Required action:
Give back every line of the data, word for word.
#### Supplied records ####
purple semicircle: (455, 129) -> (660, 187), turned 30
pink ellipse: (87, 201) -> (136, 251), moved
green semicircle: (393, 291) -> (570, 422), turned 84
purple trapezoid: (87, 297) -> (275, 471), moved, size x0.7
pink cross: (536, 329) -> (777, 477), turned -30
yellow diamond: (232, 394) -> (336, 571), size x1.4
####
Response to the task:
purple semicircle: (455, 129) -> (660, 187), turned 30
pink ellipse: (87, 201) -> (136, 251), moved
green semicircle: (393, 291) -> (570, 422), turned 84
purple trapezoid: (87, 297) -> (275, 471), moved, size x0.7
pink cross: (536, 329) -> (777, 477), turned -30
yellow diamond: (232, 394) -> (336, 571), size x1.4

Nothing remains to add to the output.